- [AIM OF THE EXERCISE] Reproduce the records word for word, leaving out any pictures they hold.

= Beginning of Section =

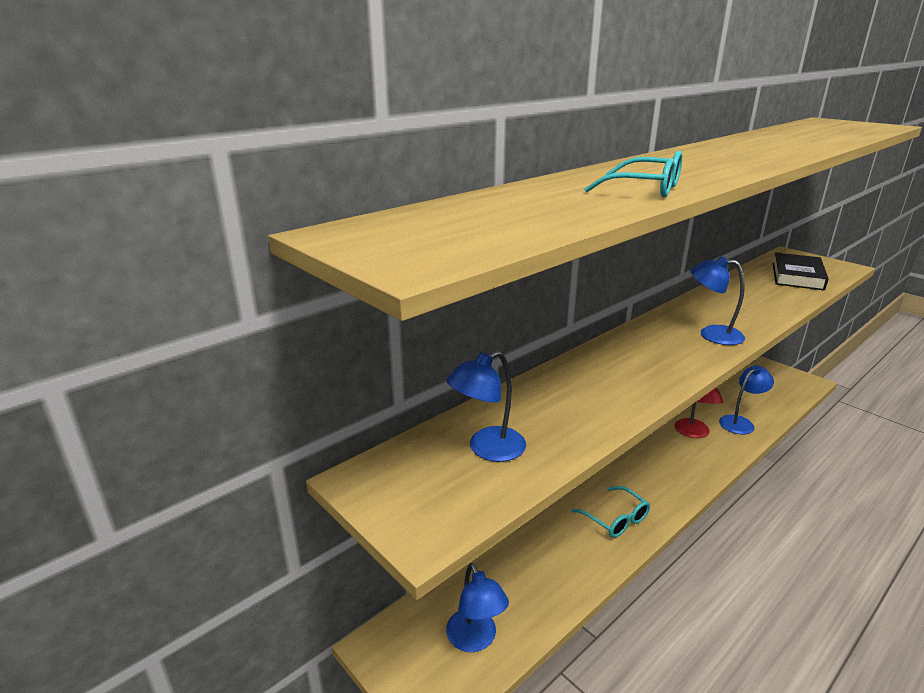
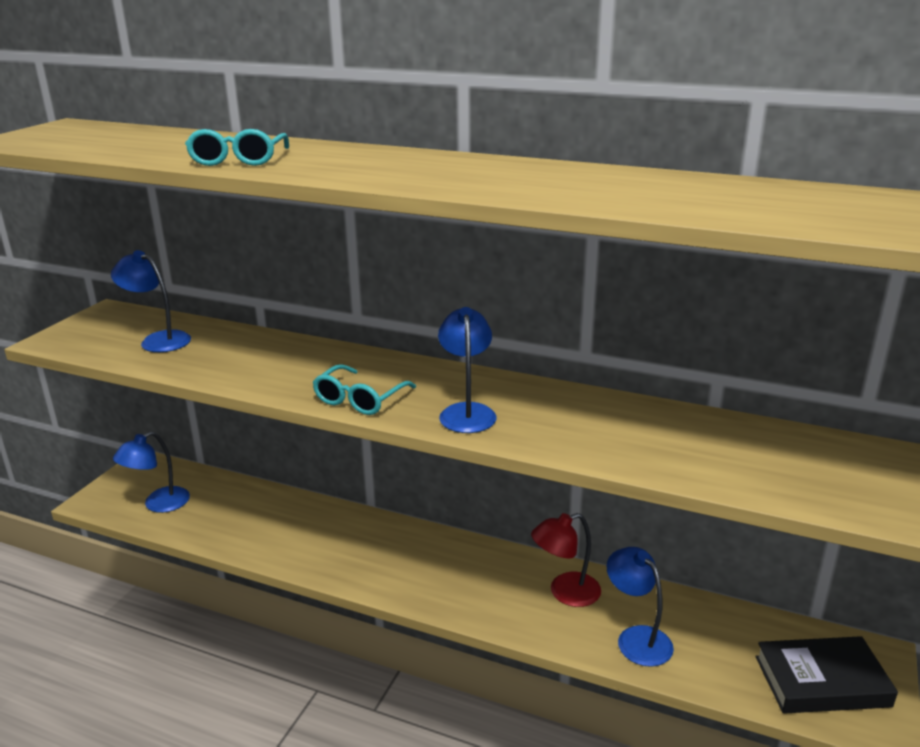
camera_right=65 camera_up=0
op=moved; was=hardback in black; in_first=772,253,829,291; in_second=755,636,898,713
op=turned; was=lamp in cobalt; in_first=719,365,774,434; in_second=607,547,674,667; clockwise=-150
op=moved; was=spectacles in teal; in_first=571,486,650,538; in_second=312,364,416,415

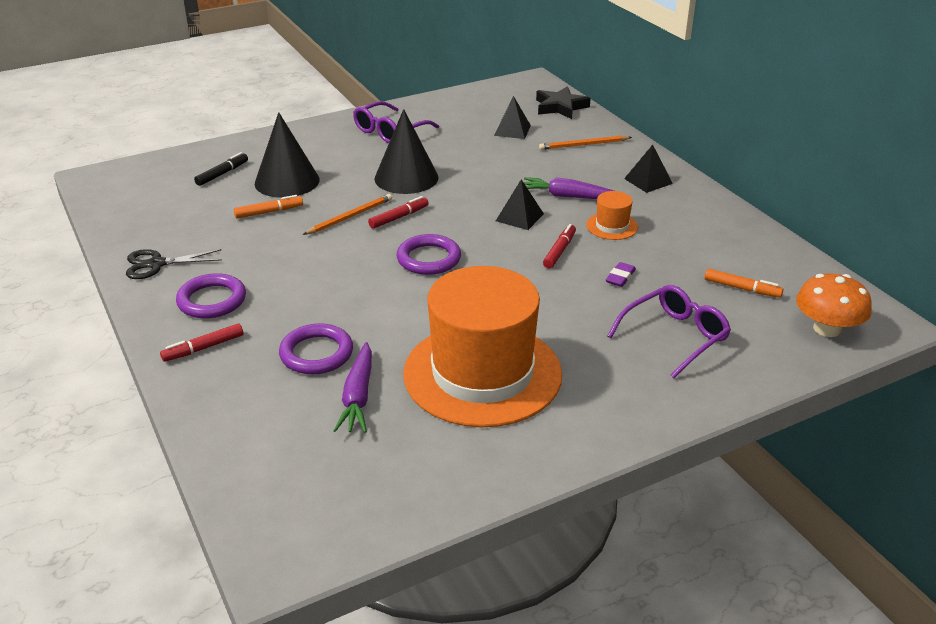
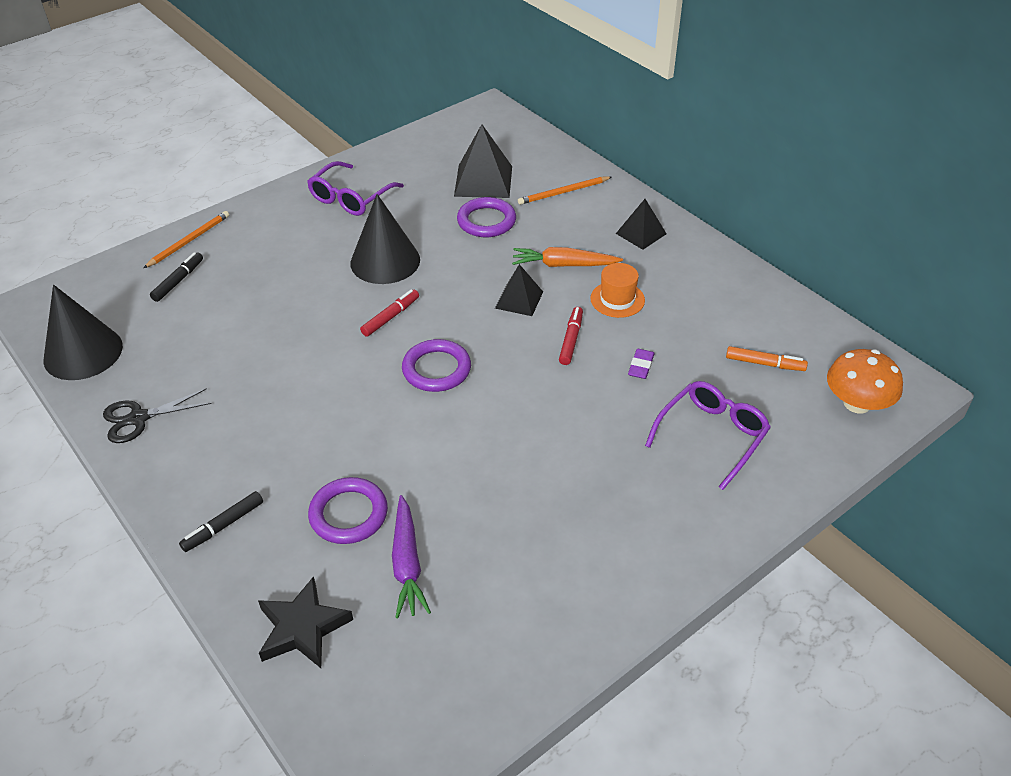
camera_right=-10 camera_up=10
op=moved; was=star in black; in_first=536,86,591,119; in_second=258,576,353,668
op=resized; was=solid pyramid in black; in_first=494,96,531,139; in_second=454,124,512,198; ratio=1.61
op=moved; was=cone in black; in_first=255,112,319,198; in_second=44,285,123,380
op=recoloured; was=toy carrot in purple; now=toy carrot in orange-coloured; in_first=523,177,614,199; in_second=512,247,623,267
op=moved; was=lead pencil in orange-coloured; in_first=303,194,392,235; in_second=143,211,229,268
op=removed; was=marker pen in orange-coloured; in_first=234,195,303,218
op=removed; was=tall hat in orange-coloured; in_first=403,266,562,427
op=moved; was=torus in purple; in_first=176,273,246,318; in_second=457,197,516,237
op=recoloured; was=marker pen in scarlet; now=marker pen in black; in_first=160,324,243,362; in_second=179,491,263,552

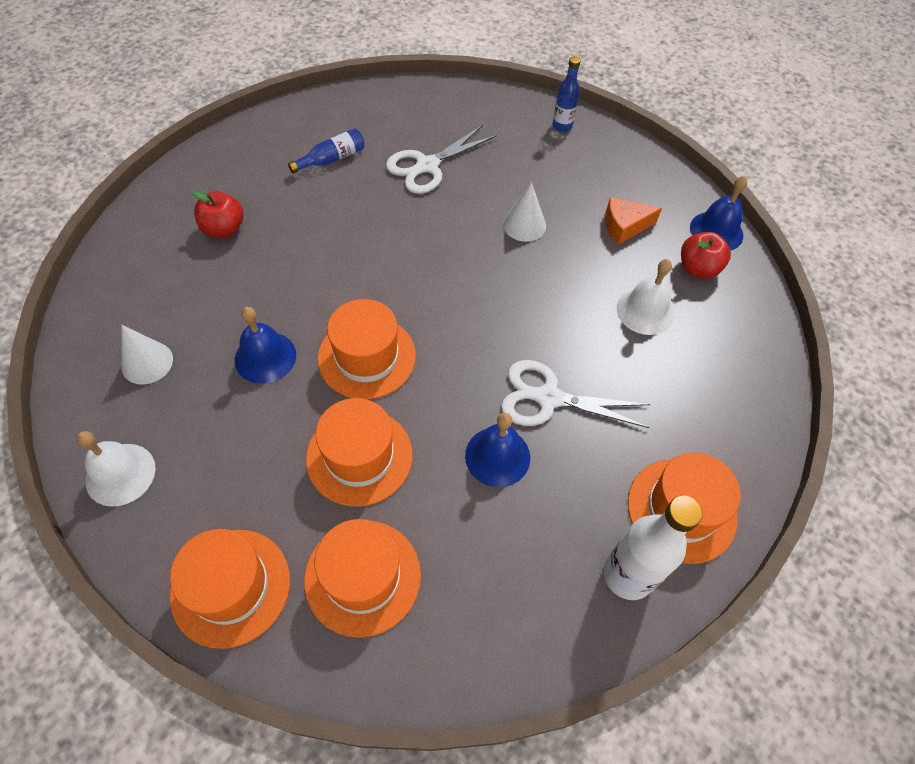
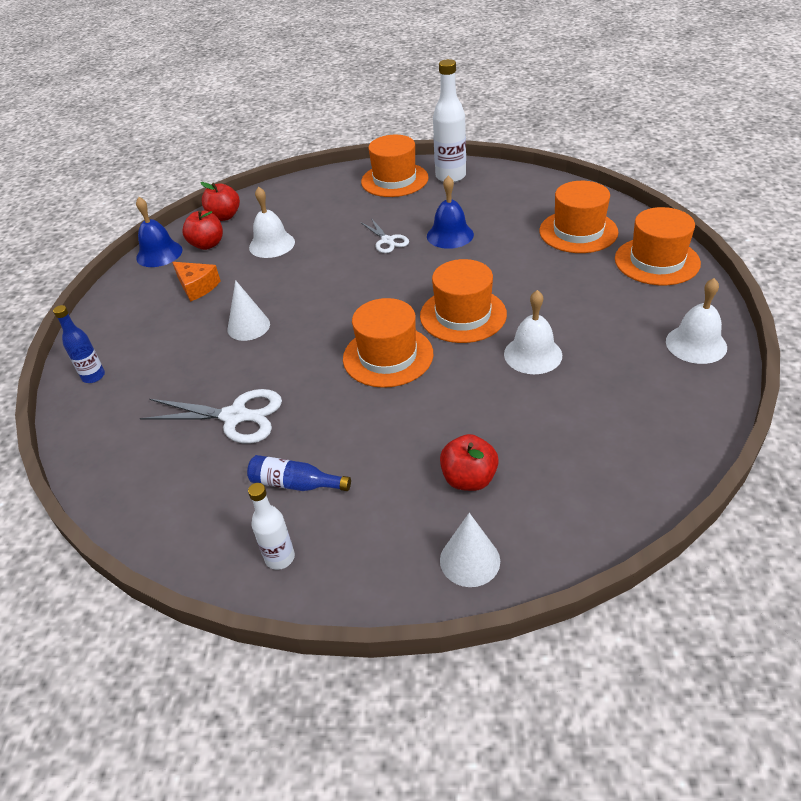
camera_right=-125 camera_up=-15
op=recoloured; was=school bell in cobalt; now=school bell in pure white; in_first=234,307,296,384; in_second=504,290,562,374
op=moved; was=cone in pure white; in_first=121,325,173,385; in_second=440,513,500,587
op=resized; was=shears in pure white; in_first=501,360,651,428; in_second=361,218,409,253; ratio=0.61
op=moved; was=tall hat in orange-coloured; in_first=306,398,413,507; in_second=343,298,433,388
op=added; now=apple fruit in scarlet; in_second=200,182,240,221
op=added; now=drink bottle in pure white; in_second=248,483,295,570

= End of Section =

- [ANSWER BOX]
camera_right=65 camera_up=0
op=moved; was=hardback in black; in_first=772,253,829,291; in_second=755,636,898,713
op=turned; was=lamp in cobalt; in_first=719,365,774,434; in_second=607,547,674,667; clockwise=-150
op=moved; was=spectacles in teal; in_first=571,486,650,538; in_second=312,364,416,415

camera_right=-10 camera_up=10
op=moved; was=star in black; in_first=536,86,591,119; in_second=258,576,353,668
op=resized; was=solid pyramid in black; in_first=494,96,531,139; in_second=454,124,512,198; ratio=1.61
op=moved; was=cone in black; in_first=255,112,319,198; in_second=44,285,123,380
op=recoloured; was=toy carrot in purple; now=toy carrot in orange-coloured; in_first=523,177,614,199; in_second=512,247,623,267
op=moved; was=lead pencil in orange-coloured; in_first=303,194,392,235; in_second=143,211,229,268
op=removed; was=marker pen in orange-coloured; in_first=234,195,303,218
op=removed; was=tall hat in orange-coloured; in_first=403,266,562,427
op=moved; was=torus in purple; in_first=176,273,246,318; in_second=457,197,516,237
op=recoloured; was=marker pen in scarlet; now=marker pen in black; in_first=160,324,243,362; in_second=179,491,263,552

camera_right=-125 camera_up=-15
op=recoloured; was=school bell in cobalt; now=school bell in pure white; in_first=234,307,296,384; in_second=504,290,562,374
op=moved; was=cone in pure white; in_first=121,325,173,385; in_second=440,513,500,587
op=resized; was=shears in pure white; in_first=501,360,651,428; in_second=361,218,409,253; ratio=0.61
op=moved; was=tall hat in orange-coloured; in_first=306,398,413,507; in_second=343,298,433,388
op=added; now=apple fruit in scarlet; in_second=200,182,240,221
op=added; now=drink bottle in pure white; in_second=248,483,295,570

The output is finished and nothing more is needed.